TASK DETAILS. Only the lines that contain the string "none" belong in the answer; pull them from the records.

[Collection entries]
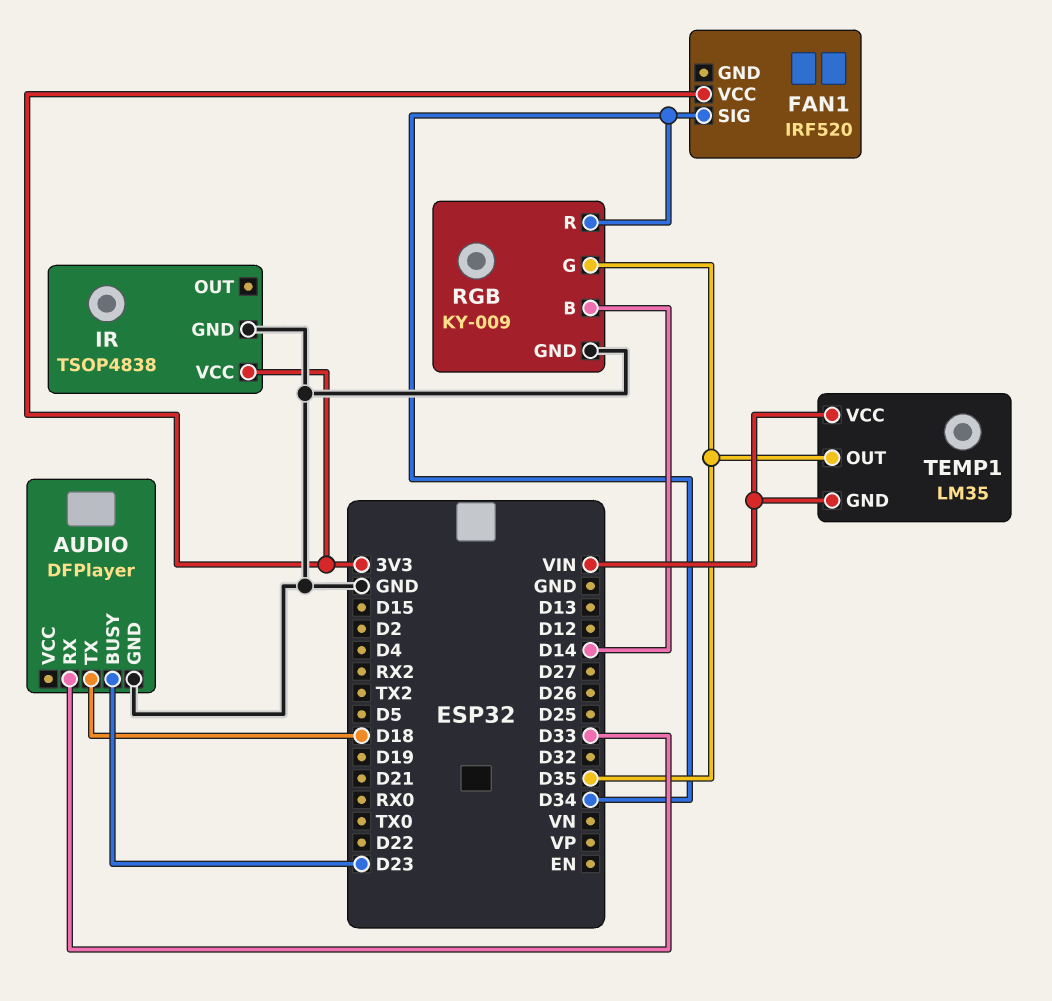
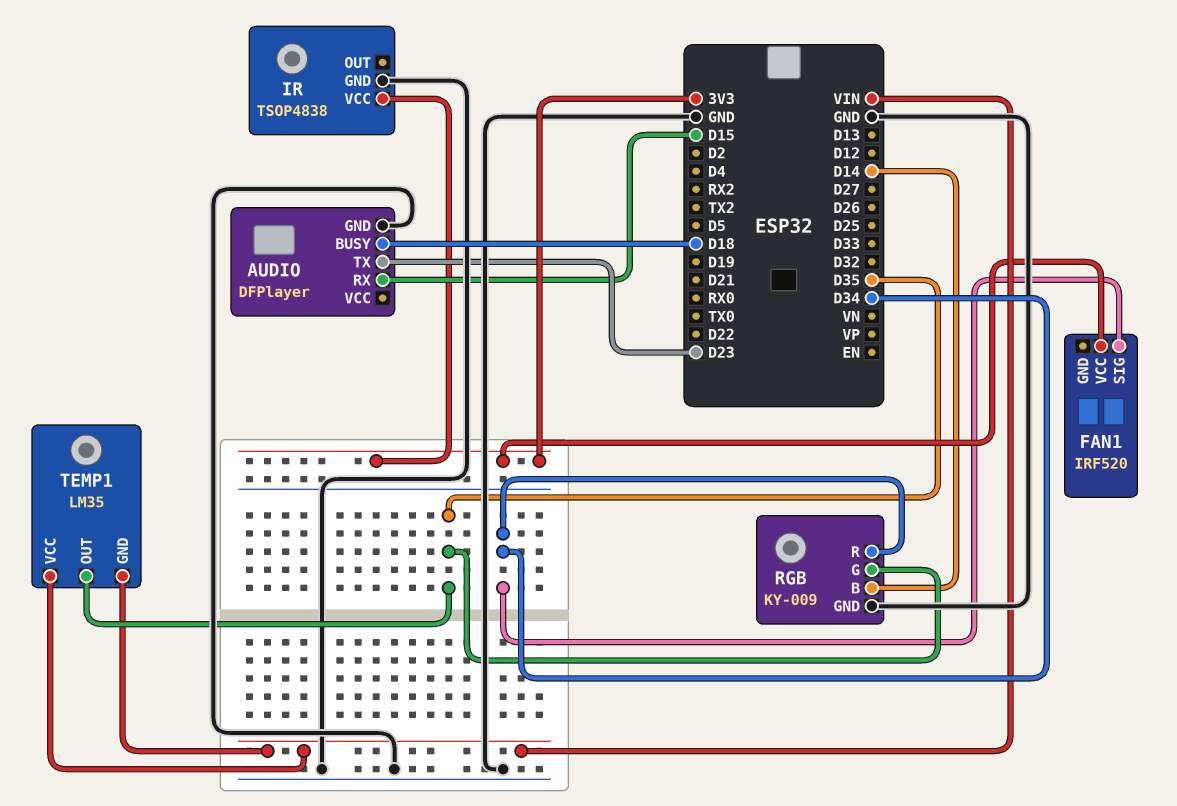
AUDIO pin BUSY: D23 -> D18
AUDIO pin RX: D33 -> D15
AUDIO pin TX: D18 -> D23

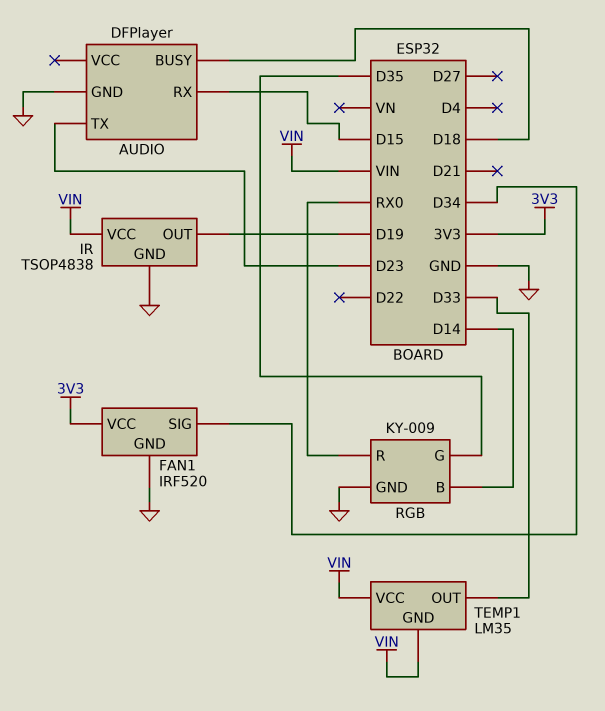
FAN1 pin GND: none -> GND
IR pin OUT: none -> D19
IR pin VCC: 3V3 -> VIN
RGB pin R: D34 -> RX0
TEMP1 pin OUT: D35 -> D33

FINAL ANSWER.
FAN1 pin GND: none -> GND
IR pin OUT: none -> D19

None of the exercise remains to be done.